PROBLEM TO WORK ON:
Set down exactly the lines below, starting at the one that contains "RTC1 pin GND: 3V3 -> GND" and ending at the one that contains "RTC1 pin SQW: D10 -> D0", with both of those lines included and nothing else.

WORKING DATA:
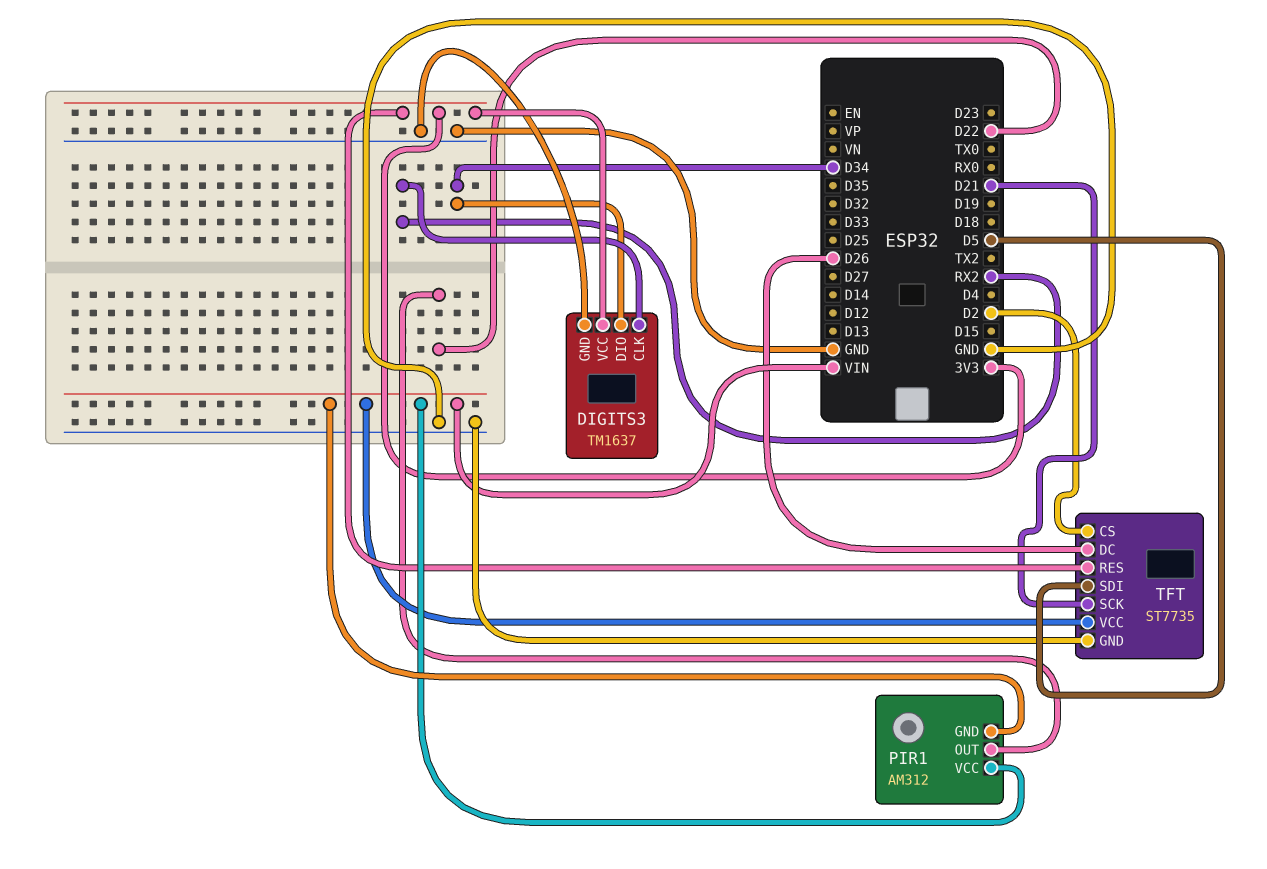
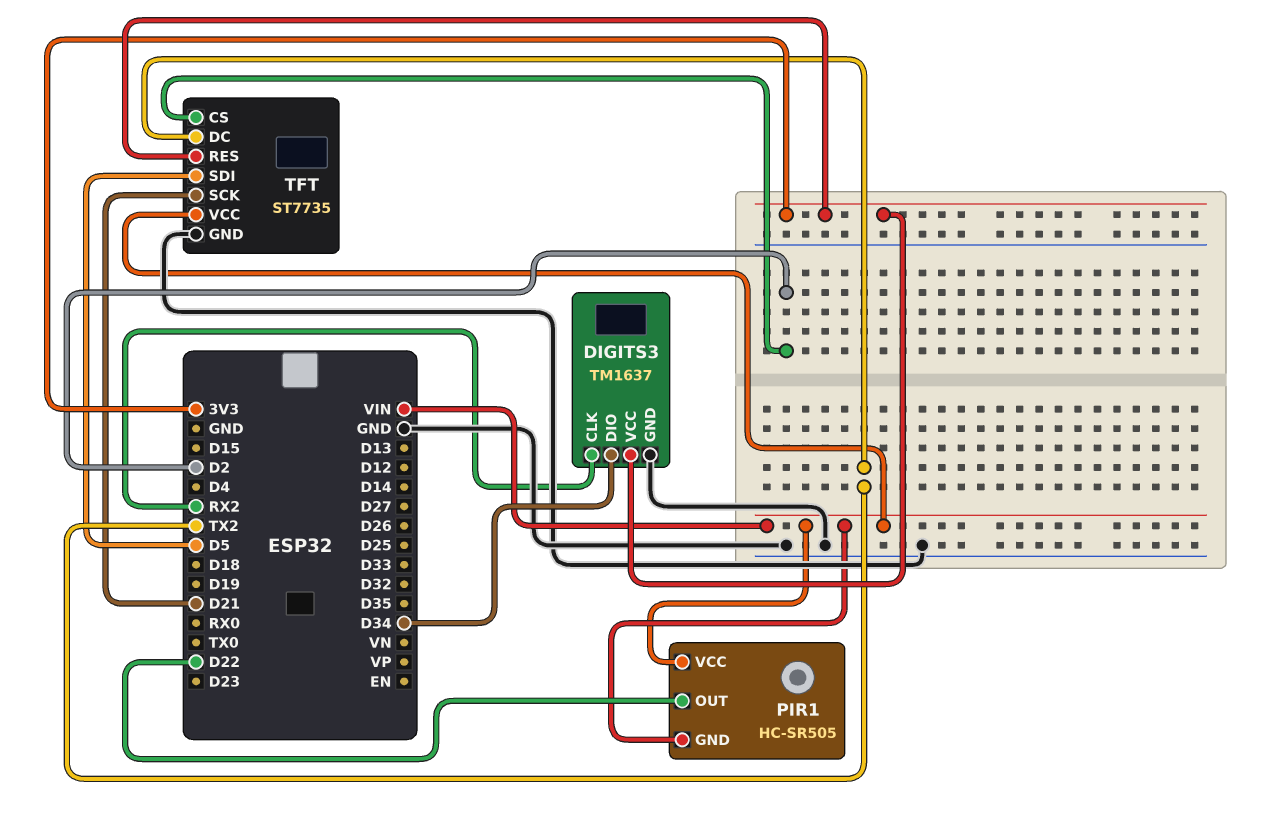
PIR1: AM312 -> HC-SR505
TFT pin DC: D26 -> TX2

* * *

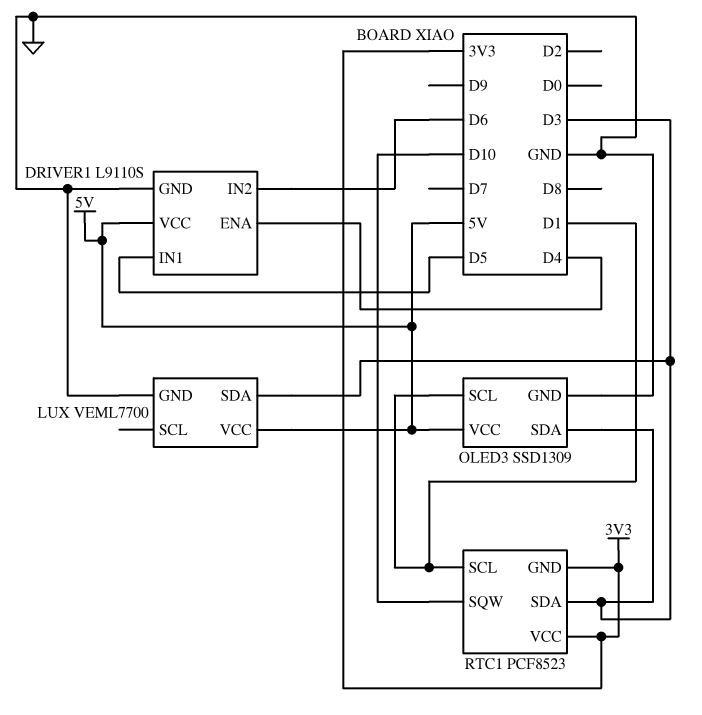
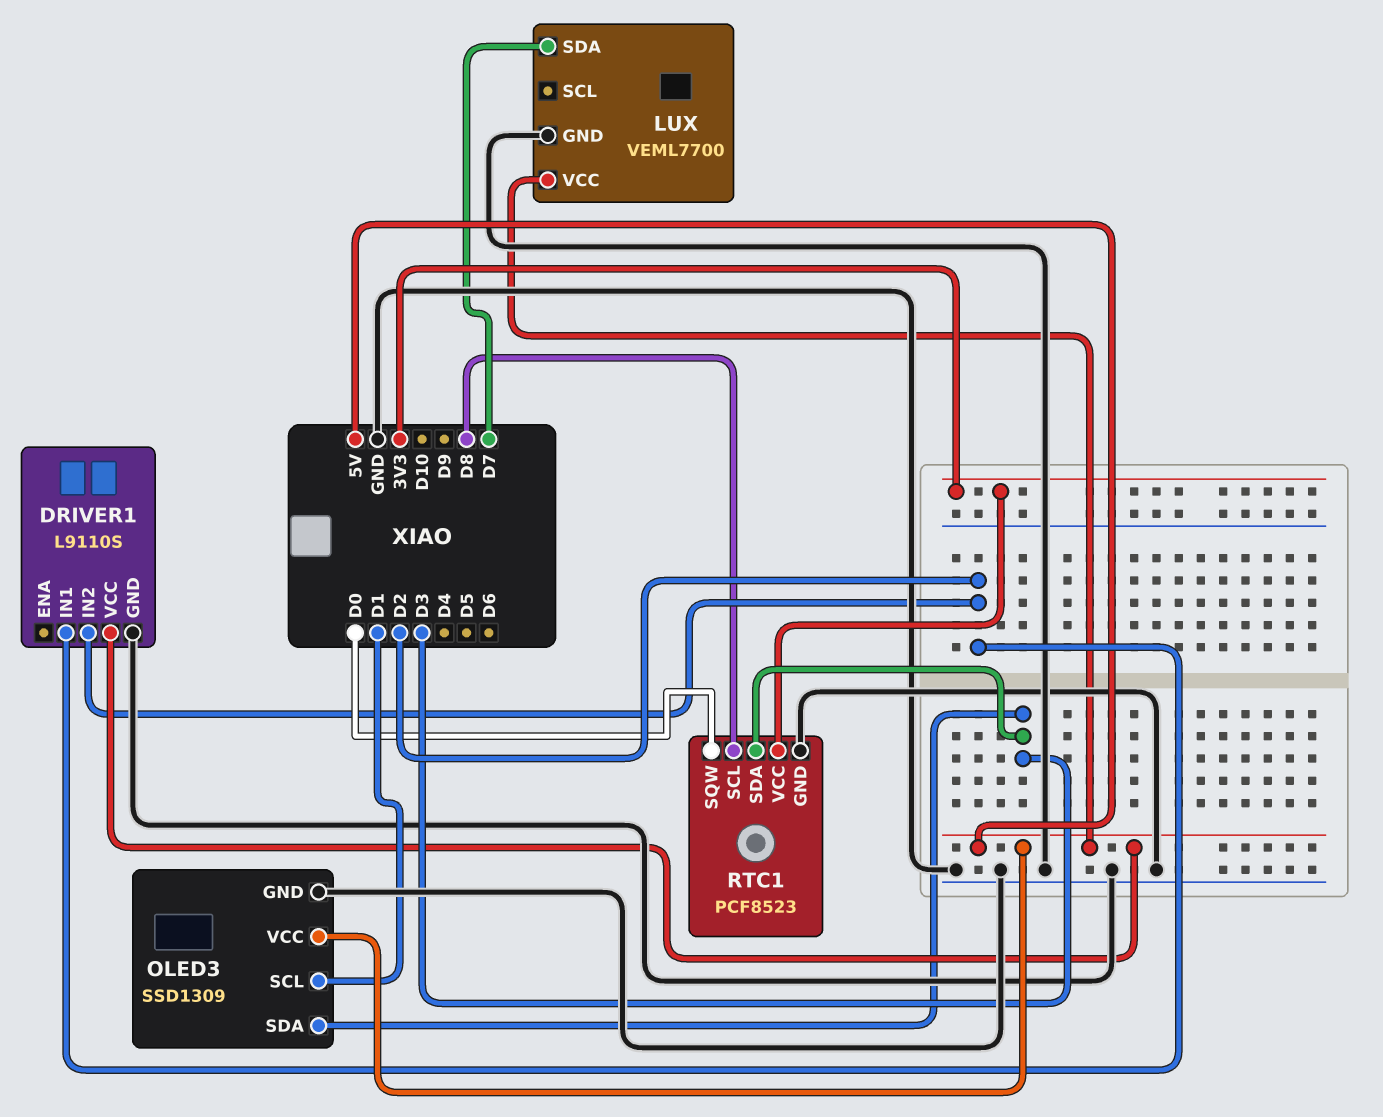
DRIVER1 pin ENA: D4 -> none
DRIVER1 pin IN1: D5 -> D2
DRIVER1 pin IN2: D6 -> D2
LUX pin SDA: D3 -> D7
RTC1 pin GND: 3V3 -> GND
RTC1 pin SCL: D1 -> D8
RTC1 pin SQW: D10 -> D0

SOLUTION TO THIS TASK:
RTC1 pin GND: 3V3 -> GND
RTC1 pin SCL: D1 -> D8
RTC1 pin SQW: D10 -> D0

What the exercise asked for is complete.